> **Goal of the exercise**: Each record should be written out exactly as it stands.

[Edit tracking data]
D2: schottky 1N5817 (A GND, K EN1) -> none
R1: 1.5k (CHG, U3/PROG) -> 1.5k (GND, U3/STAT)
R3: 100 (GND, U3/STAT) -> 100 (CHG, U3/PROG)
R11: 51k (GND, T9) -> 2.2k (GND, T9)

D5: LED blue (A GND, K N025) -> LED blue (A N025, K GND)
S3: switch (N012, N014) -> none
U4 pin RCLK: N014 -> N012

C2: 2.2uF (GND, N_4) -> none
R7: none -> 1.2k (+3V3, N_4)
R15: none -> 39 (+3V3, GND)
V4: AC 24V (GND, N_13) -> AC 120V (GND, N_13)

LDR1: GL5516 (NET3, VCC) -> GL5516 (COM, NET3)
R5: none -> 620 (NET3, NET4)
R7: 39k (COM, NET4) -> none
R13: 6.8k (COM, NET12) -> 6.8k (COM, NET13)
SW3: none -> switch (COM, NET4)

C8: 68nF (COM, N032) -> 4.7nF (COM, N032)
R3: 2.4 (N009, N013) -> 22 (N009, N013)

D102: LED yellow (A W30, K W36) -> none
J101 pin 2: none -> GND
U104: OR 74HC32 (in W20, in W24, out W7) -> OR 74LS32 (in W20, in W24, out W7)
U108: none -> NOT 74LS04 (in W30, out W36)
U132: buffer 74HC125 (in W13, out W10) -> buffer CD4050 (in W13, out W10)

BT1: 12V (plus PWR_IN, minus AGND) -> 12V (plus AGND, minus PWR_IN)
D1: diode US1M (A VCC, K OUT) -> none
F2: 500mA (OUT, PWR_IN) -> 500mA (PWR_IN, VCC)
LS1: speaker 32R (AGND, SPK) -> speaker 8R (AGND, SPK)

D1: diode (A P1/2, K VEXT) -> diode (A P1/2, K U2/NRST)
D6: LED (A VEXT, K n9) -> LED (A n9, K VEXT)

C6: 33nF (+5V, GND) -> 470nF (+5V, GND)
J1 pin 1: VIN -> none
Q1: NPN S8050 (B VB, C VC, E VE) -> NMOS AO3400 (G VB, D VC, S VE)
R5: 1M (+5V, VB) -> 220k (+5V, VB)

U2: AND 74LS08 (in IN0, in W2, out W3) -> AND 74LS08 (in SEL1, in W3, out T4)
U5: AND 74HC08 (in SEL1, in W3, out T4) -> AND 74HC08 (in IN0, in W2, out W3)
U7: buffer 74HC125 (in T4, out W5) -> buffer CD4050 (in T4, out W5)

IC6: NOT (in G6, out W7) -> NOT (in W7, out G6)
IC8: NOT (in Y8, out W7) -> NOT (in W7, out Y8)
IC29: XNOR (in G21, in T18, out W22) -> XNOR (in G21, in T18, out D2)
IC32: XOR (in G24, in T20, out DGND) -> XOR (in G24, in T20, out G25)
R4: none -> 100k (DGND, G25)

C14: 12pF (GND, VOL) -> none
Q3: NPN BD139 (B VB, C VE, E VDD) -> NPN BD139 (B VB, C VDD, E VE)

> **Your solution**:
D2: schottky 1N5817 (A GND, K EN1) -> none
R1: 1.5k (CHG, U3/PROG) -> 1.5k (GND, U3/STAT)
R3: 100 (GND, U3/STAT) -> 100 (CHG, U3/PROG)
R11: 51k (GND, T9) -> 2.2k (GND, T9)

D5: LED blue (A GND, K N025) -> LED blue (A N025, K GND)
S3: switch (N012, N014) -> none
U4 pin RCLK: N014 -> N012

C2: 2.2uF (GND, N_4) -> none
R7: none -> 1.2k (+3V3, N_4)
R15: none -> 39 (+3V3, GND)
V4: AC 24V (GND, N_13) -> AC 120V (GND, N_13)

LDR1: GL5516 (NET3, VCC) -> GL5516 (COM, NET3)
R5: none -> 620 (NET3, NET4)
R7: 39k (COM, NET4) -> none
R13: 6.8k (COM, NET12) -> 6.8k (COM, NET13)
SW3: none -> switch (COM, NET4)

C8: 68nF (COM, N032) -> 4.7nF (COM, N032)
R3: 2.4 (N009, N013) -> 22 (N009, N013)

D102: LED yellow (A W30, K W36) -> none
J101 pin 2: none -> GND
U104: OR 74HC32 (in W20, in W24, out W7) -> OR 74LS32 (in W20, in W24, out W7)
U108: none -> NOT 74LS04 (in W30, out W36)
U132: buffer 74HC125 (in W13, out W10) -> buffer CD4050 (in W13, out W10)

BT1: 12V (plus PWR_IN, minus AGND) -> 12V (plus AGND, minus PWR_IN)
D1: diode US1M (A VCC, K OUT) -> none
F2: 500mA (OUT, PWR_IN) -> 500mA (PWR_IN, VCC)
LS1: speaker 32R (AGND, SPK) -> speaker 8R (AGND, SPK)

D1: diode (A P1/2, K VEXT) -> diode (A P1/2, K U2/NRST)
D6: LED (A VEXT, K n9) -> LED (A n9, K VEXT)

C6: 33nF (+5V, GND) -> 470nF (+5V, GND)
J1 pin 1: VIN -> none
Q1: NPN S8050 (B VB, C VC, E VE) -> NMOS AO3400 (G VB, D VC, S VE)
R5: 1M (+5V, VB) -> 220k (+5V, VB)

U2: AND 74LS08 (in IN0, in W2, out W3) -> AND 74LS08 (in SEL1, in W3, out T4)
U5: AND 74HC08 (in SEL1, in W3, out T4) -> AND 74HC08 (in IN0, in W2, out W3)
U7: buffer 74HC125 (in T4, out W5) -> buffer CD4050 (in T4, out W5)

IC6: NOT (in G6, out W7) -> NOT (in W7, out G6)
IC8: NOT (in Y8, out W7) -> NOT (in W7, out Y8)
IC29: XNOR (in G21, in T18, out W22) -> XNOR (in G21, in T18, out D2)
IC32: XOR (in G24, in T20, out DGND) -> XOR (in G24, in T20, out G25)
R4: none -> 100k (DGND, G25)

C14: 12pF (GND, VOL) -> none
Q3: NPN BD139 (B VB, C VE, E VDD) -> NPN BD139 (B VB, C VDD, E VE)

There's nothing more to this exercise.